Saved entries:
• • • • • • •

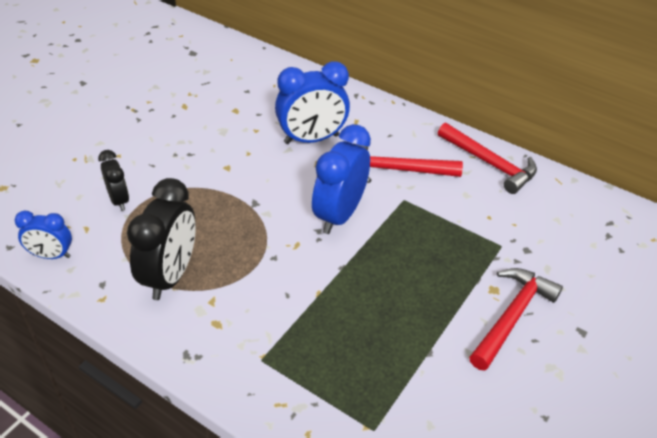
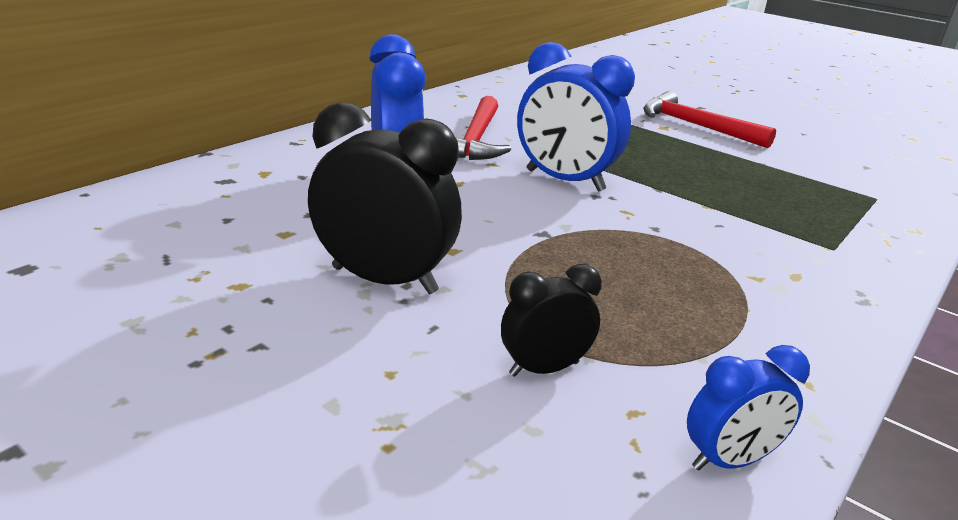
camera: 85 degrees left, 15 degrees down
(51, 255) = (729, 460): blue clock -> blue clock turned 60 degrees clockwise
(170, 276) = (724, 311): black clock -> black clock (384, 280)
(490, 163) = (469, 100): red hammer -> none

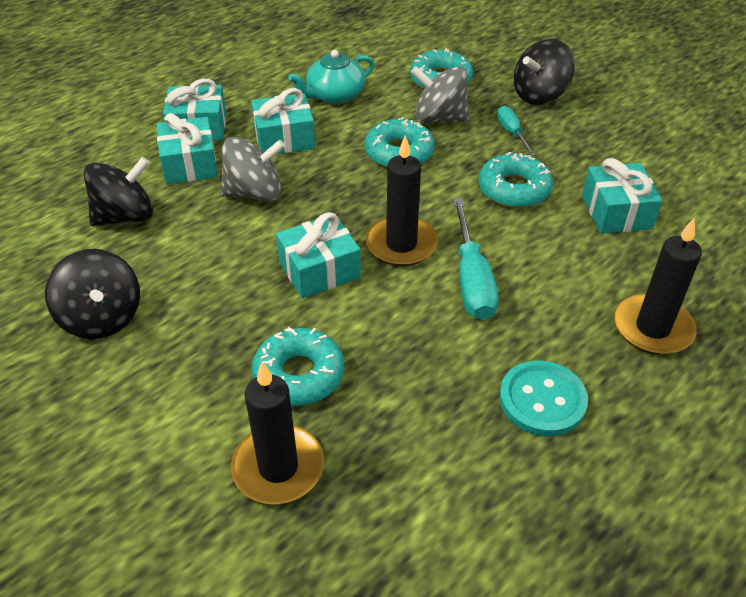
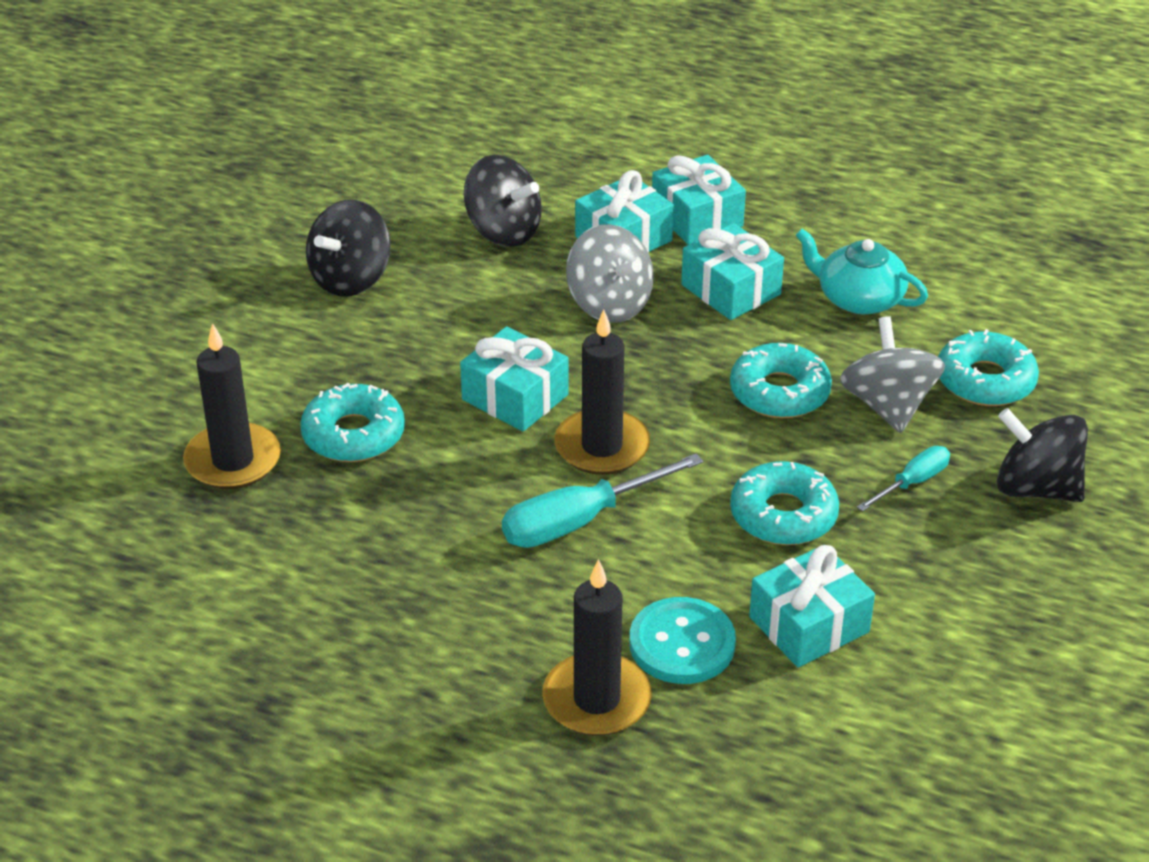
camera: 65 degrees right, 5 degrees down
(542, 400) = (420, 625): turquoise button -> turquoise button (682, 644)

• • • • • • •

### Assignment
Nothing but the lines from the one holding "(51, 255) = (729, 460): blue" to the end of the entries above should be echoed, exactly and with both ends included; omit the pictures.

### Expected answer
(51, 255) = (729, 460): blue clock -> blue clock turned 60 degrees clockwise
(170, 276) = (724, 311): black clock -> black clock (384, 280)
(490, 163) = (469, 100): red hammer -> none

camera: 65 degrees right, 5 degrees down
(542, 400) = (420, 625): turquoise button -> turquoise button (682, 644)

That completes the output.